-- Problem --
Could you copy the data that follows exactly as written, but drop the pictures?

-- Information shown --
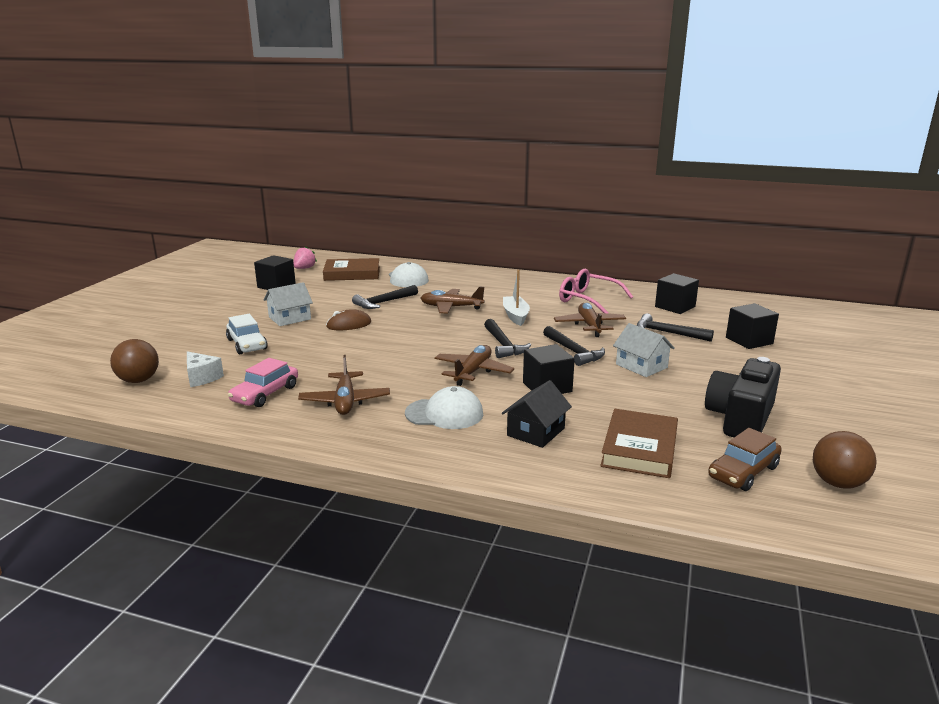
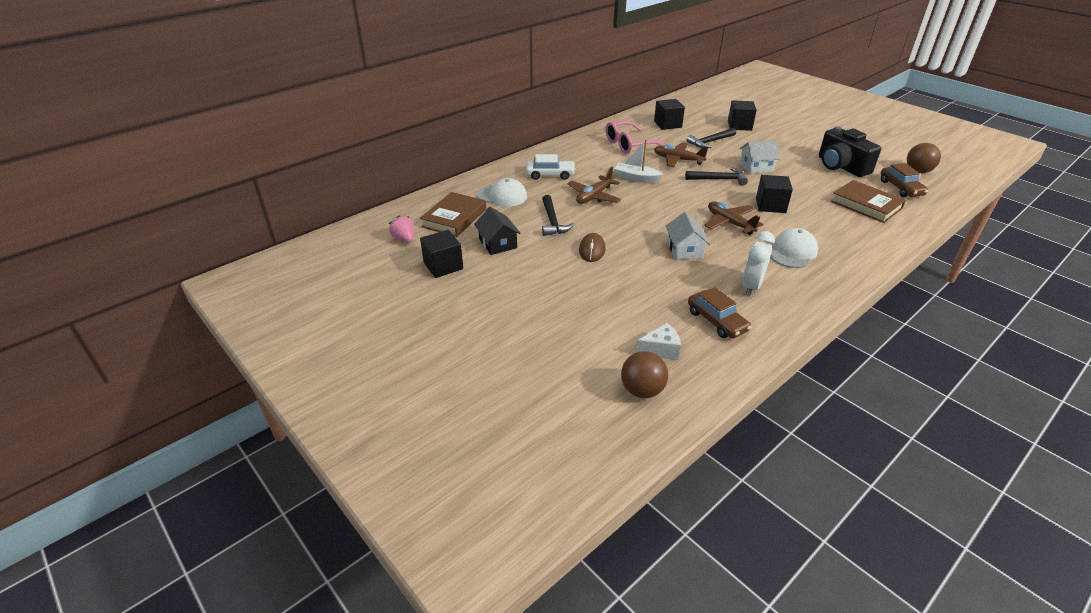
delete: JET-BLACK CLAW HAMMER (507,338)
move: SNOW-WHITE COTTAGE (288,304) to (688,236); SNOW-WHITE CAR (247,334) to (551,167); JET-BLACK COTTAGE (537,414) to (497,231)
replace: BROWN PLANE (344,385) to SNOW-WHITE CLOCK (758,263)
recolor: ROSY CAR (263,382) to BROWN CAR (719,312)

-- Reply --
delete: JET-BLACK CLAW HAMMER (507,338)
move: SNOW-WHITE COTTAGE (288,304) to (688,236); SNOW-WHITE CAR (247,334) to (551,167); JET-BLACK COTTAGE (537,414) to (497,231)
replace: BROWN PLANE (344,385) to SNOW-WHITE CLOCK (758,263)
recolor: ROSY CAR (263,382) to BROWN CAR (719,312)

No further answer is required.